***** GIVEN INFORMATION

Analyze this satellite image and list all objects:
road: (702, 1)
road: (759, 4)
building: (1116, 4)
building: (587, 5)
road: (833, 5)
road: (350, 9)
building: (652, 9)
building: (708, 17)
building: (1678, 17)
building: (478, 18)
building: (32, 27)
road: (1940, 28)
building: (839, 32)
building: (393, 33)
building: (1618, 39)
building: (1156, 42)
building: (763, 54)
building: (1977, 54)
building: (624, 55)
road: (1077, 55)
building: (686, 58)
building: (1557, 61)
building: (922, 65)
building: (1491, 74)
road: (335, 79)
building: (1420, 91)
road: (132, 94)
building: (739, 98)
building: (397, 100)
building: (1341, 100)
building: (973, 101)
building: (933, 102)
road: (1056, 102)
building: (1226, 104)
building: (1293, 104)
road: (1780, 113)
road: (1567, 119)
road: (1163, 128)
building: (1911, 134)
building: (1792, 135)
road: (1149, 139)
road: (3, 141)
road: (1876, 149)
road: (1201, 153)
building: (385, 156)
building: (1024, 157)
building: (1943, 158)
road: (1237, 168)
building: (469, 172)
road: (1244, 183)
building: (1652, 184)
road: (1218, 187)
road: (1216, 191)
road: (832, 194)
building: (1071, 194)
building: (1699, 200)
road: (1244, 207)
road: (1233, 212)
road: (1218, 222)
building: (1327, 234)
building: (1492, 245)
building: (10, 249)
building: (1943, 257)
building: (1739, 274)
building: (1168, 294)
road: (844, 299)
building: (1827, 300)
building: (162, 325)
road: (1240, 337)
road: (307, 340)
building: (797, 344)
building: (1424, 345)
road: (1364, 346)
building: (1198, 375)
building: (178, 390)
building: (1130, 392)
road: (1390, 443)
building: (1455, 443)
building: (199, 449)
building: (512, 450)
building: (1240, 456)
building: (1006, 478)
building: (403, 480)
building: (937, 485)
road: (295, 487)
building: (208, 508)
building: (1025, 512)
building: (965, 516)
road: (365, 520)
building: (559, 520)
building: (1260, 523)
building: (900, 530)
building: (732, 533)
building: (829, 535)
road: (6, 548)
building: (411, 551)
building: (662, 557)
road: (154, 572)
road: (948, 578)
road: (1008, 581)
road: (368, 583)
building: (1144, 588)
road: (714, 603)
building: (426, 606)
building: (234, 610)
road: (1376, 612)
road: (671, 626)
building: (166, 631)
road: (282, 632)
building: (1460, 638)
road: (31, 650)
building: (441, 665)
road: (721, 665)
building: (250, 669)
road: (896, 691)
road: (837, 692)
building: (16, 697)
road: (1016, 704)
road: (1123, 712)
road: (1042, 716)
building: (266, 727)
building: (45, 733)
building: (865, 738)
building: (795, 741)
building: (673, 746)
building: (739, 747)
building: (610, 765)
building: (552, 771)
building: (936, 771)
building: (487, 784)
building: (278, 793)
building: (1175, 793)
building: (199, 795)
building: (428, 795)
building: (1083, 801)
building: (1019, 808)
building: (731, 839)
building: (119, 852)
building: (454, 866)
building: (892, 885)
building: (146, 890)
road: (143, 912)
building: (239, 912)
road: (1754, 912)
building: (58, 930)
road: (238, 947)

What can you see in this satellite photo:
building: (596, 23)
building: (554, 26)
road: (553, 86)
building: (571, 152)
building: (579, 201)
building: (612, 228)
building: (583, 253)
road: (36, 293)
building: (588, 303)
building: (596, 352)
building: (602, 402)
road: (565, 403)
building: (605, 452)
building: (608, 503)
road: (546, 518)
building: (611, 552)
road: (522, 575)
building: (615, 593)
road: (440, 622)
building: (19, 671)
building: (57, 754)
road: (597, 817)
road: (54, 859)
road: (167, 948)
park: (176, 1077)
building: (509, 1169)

**********

### PROMPT:
In your answer, reproduce every entry exactly as it was written.

### RESPONSE TO THIS EXERCISE:
Analyze this satellite image and list all objects:
road: (702, 1)
road: (759, 4)
building: (1116, 4)
building: (587, 5)
road: (833, 5)
road: (350, 9)
building: (652, 9)
building: (708, 17)
building: (1678, 17)
building: (478, 18)
building: (32, 27)
road: (1940, 28)
building: (839, 32)
building: (393, 33)
building: (1618, 39)
building: (1156, 42)
building: (763, 54)
building: (1977, 54)
building: (624, 55)
road: (1077, 55)
building: (686, 58)
building: (1557, 61)
building: (922, 65)
building: (1491, 74)
road: (335, 79)
building: (1420, 91)
road: (132, 94)
building: (739, 98)
building: (397, 100)
building: (1341, 100)
building: (973, 101)
building: (933, 102)
road: (1056, 102)
building: (1226, 104)
building: (1293, 104)
road: (1780, 113)
road: (1567, 119)
road: (1163, 128)
building: (1911, 134)
building: (1792, 135)
road: (1149, 139)
road: (3, 141)
road: (1876, 149)
road: (1201, 153)
building: (385, 156)
building: (1024, 157)
building: (1943, 158)
road: (1237, 168)
building: (469, 172)
road: (1244, 183)
building: (1652, 184)
road: (1218, 187)
road: (1216, 191)
road: (832, 194)
building: (1071, 194)
building: (1699, 200)
road: (1244, 207)
road: (1233, 212)
road: (1218, 222)
building: (1327, 234)
building: (1492, 245)
building: (10, 249)
building: (1943, 257)
building: (1739, 274)
building: (1168, 294)
road: (844, 299)
building: (1827, 300)
building: (162, 325)
road: (1240, 337)
road: (307, 340)
building: (797, 344)
building: (1424, 345)
road: (1364, 346)
building: (1198, 375)
building: (178, 390)
building: (1130, 392)
road: (1390, 443)
building: (1455, 443)
building: (199, 449)
building: (512, 450)
building: (1240, 456)
building: (1006, 478)
building: (403, 480)
building: (937, 485)
road: (295, 487)
building: (208, 508)
building: (1025, 512)
building: (965, 516)
road: (365, 520)
building: (559, 520)
building: (1260, 523)
building: (900, 530)
building: (732, 533)
building: (829, 535)
road: (6, 548)
building: (411, 551)
building: (662, 557)
road: (154, 572)
road: (948, 578)
road: (1008, 581)
road: (368, 583)
building: (1144, 588)
road: (714, 603)
building: (426, 606)
building: (234, 610)
road: (1376, 612)
road: (671, 626)
building: (166, 631)
road: (282, 632)
building: (1460, 638)
road: (31, 650)
building: (441, 665)
road: (721, 665)
building: (250, 669)
road: (896, 691)
road: (837, 692)
building: (16, 697)
road: (1016, 704)
road: (1123, 712)
road: (1042, 716)
building: (266, 727)
building: (45, 733)
building: (865, 738)
building: (795, 741)
building: (673, 746)
building: (739, 747)
building: (610, 765)
building: (552, 771)
building: (936, 771)
building: (487, 784)
building: (278, 793)
building: (1175, 793)
building: (199, 795)
building: (428, 795)
building: (1083, 801)
building: (1019, 808)
building: (731, 839)
building: (119, 852)
building: (454, 866)
building: (892, 885)
building: (146, 890)
road: (143, 912)
building: (239, 912)
road: (1754, 912)
building: (58, 930)
road: (238, 947)

What can you see in this satellite photo:
building: (596, 23)
building: (554, 26)
road: (553, 86)
building: (571, 152)
building: (579, 201)
building: (612, 228)
building: (583, 253)
road: (36, 293)
building: (588, 303)
building: (596, 352)
building: (602, 402)
road: (565, 403)
building: (605, 452)
building: (608, 503)
road: (546, 518)
building: (611, 552)
road: (522, 575)
building: (615, 593)
road: (440, 622)
building: (19, 671)
building: (57, 754)
road: (597, 817)
road: (54, 859)
road: (167, 948)
park: (176, 1077)
building: (509, 1169)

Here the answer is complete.